» **EXERCISE INPUT**
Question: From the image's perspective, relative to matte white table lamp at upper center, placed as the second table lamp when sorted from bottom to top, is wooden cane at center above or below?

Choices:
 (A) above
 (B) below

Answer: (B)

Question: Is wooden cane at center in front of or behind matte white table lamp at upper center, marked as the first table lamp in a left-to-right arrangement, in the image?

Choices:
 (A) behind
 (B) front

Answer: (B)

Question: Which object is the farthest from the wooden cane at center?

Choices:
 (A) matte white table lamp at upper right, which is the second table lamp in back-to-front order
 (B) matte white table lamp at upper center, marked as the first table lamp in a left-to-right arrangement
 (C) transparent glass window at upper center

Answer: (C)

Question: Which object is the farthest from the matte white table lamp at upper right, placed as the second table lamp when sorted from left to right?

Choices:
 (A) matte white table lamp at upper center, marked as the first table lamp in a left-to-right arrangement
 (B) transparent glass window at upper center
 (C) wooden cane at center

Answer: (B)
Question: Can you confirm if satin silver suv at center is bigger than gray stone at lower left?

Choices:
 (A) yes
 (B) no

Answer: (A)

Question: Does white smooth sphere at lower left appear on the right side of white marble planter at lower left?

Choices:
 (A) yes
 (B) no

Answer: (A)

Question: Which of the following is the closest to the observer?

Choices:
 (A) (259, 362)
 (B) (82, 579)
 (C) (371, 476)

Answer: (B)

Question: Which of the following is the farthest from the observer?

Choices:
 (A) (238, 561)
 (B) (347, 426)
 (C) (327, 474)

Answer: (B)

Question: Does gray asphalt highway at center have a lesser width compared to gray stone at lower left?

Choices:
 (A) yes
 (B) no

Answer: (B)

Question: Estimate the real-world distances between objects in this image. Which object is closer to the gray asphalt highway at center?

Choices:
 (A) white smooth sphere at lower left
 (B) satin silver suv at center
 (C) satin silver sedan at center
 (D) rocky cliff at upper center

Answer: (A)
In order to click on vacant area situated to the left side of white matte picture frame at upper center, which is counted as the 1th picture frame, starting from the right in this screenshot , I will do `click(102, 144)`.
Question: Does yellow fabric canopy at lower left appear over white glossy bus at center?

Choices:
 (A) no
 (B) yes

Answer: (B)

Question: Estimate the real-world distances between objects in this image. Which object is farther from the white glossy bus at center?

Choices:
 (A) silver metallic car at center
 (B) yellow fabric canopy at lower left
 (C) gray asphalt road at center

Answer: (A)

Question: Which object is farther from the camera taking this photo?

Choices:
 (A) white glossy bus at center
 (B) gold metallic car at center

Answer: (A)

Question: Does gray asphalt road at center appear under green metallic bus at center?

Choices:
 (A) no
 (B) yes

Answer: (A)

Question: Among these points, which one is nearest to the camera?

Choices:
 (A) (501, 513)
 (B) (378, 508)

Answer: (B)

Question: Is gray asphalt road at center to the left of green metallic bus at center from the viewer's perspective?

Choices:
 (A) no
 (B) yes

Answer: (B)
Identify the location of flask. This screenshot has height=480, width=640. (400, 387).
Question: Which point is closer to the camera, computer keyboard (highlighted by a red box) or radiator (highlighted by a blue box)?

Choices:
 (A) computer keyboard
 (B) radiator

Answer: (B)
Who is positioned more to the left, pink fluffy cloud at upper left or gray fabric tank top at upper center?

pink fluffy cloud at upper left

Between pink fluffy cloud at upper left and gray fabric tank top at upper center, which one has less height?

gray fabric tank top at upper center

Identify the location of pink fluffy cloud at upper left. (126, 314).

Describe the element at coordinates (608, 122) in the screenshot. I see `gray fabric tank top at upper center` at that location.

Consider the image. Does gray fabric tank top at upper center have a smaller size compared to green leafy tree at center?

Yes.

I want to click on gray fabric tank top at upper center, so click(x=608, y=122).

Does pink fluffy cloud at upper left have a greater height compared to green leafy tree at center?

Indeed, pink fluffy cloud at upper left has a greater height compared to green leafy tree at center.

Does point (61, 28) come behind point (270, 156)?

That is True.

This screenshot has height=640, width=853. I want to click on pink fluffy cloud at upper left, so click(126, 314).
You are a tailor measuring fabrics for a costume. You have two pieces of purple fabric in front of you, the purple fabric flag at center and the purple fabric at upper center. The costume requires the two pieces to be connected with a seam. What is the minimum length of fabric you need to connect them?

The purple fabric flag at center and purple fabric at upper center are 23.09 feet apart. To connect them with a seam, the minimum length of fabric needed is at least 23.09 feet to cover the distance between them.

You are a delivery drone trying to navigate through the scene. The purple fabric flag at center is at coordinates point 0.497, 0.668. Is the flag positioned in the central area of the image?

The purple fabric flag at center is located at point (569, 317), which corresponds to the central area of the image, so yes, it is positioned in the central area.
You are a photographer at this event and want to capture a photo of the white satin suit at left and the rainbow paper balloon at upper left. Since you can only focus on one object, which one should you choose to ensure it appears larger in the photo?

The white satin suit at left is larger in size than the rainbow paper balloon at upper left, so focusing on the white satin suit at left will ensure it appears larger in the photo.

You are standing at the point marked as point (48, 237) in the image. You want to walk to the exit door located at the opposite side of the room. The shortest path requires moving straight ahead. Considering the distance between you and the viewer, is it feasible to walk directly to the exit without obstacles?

» **PROMPT**
Reproduce the material verbatim, beginning at the line containing "Question: Among these" and stopping after the line containing "That is True.".

» **ANSWER SECTION**
Question: Among these points, which one is nearest to the camera?

Choices:
 (A) (501, 513)
 (B) (378, 508)

Answer: (B)

Question: Is gray asphalt road at center to the left of green metallic bus at center from the viewer's perspective?

Choices:
 (A) no
 (B) yes

Answer: (B)
Identify the location of flask. This screenshot has height=480, width=640. (400, 387).
Question: Which point is closer to the camera, computer keyboard (highlighted by a red box) or radiator (highlighted by a blue box)?

Choices:
 (A) computer keyboard
 (B) radiator

Answer: (B)
Who is positioned more to the left, pink fluffy cloud at upper left or gray fabric tank top at upper center?

pink fluffy cloud at upper left

Between pink fluffy cloud at upper left and gray fabric tank top at upper center, which one has less height?

gray fabric tank top at upper center

Identify the location of pink fluffy cloud at upper left. (126, 314).

Describe the element at coordinates (608, 122) in the screenshot. I see `gray fabric tank top at upper center` at that location.

Consider the image. Does gray fabric tank top at upper center have a smaller size compared to green leafy tree at center?

Yes.

I want to click on gray fabric tank top at upper center, so click(x=608, y=122).

Does pink fluffy cloud at upper left have a greater height compared to green leafy tree at center?

Indeed, pink fluffy cloud at upper left has a greater height compared to green leafy tree at center.

Does point (61, 28) come behind point (270, 156)?

That is True.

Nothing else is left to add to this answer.